[Object position data]:
*-*-*
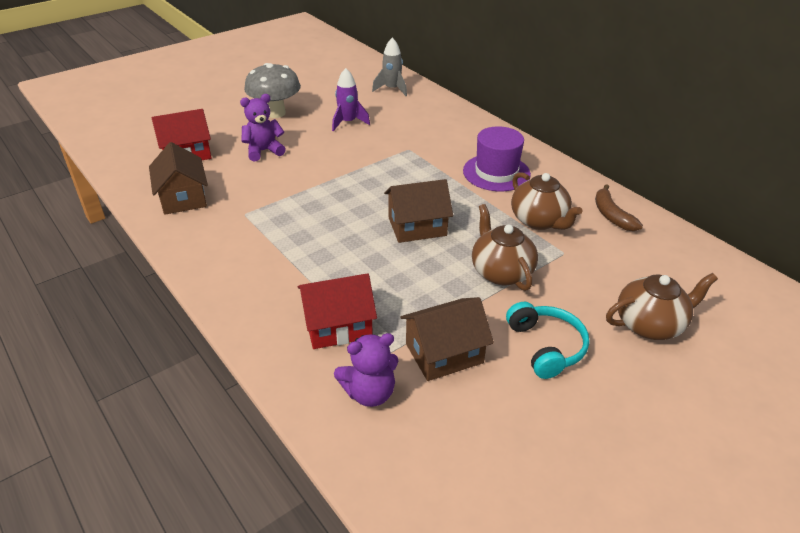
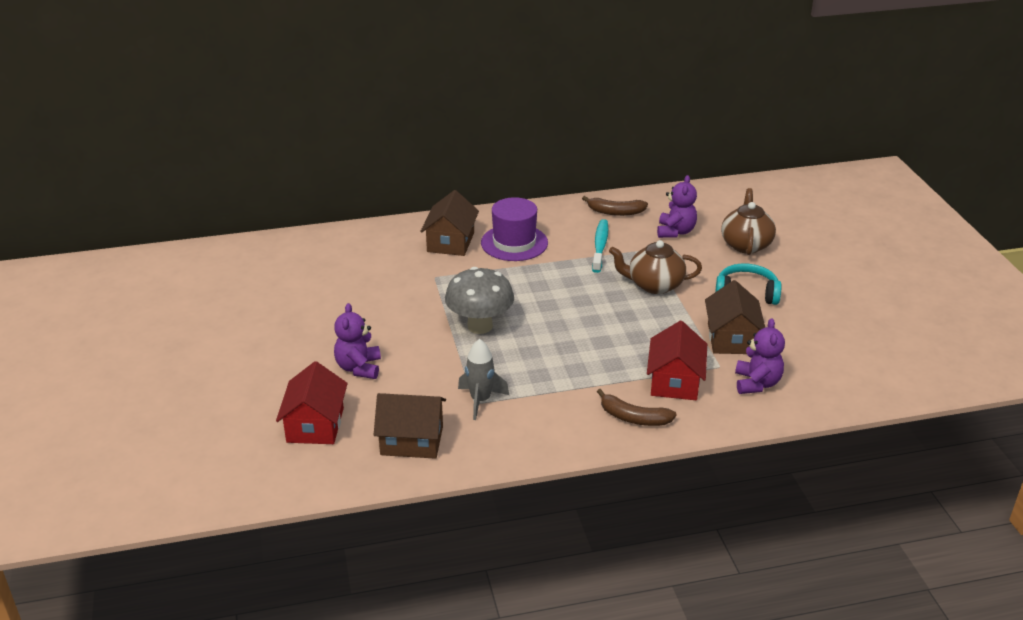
camera: 65 degrees left, 5 degrees down
grey mushroom [244,63,301,118] -> grey mushroom moved to [445,267,514,334]
purple rocket [332,68,370,131] -> none
grey rocket [372,38,407,96] -> grey rocket moved to [458,339,509,420]
brown house [384,179,453,243] -> brown house moved to [420,190,479,256]
brown teapot [511,172,582,230] -> turquoise toothbrush [592,219,608,273]
none -> brown banana [597,389,677,426]
none -> purple teddy bear [657,175,697,238]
*-*-*
[Assignment]: Each line above is to be copied exactly, and the pictures are to be dropped.

[Answer space]:
camera: 65 degrees left, 5 degrees down
grey mushroom [244,63,301,118] -> grey mushroom moved to [445,267,514,334]
purple rocket [332,68,370,131] -> none
grey rocket [372,38,407,96] -> grey rocket moved to [458,339,509,420]
brown house [384,179,453,243] -> brown house moved to [420,190,479,256]
brown teapot [511,172,582,230] -> turquoise toothbrush [592,219,608,273]
none -> brown banana [597,389,677,426]
none -> purple teddy bear [657,175,697,238]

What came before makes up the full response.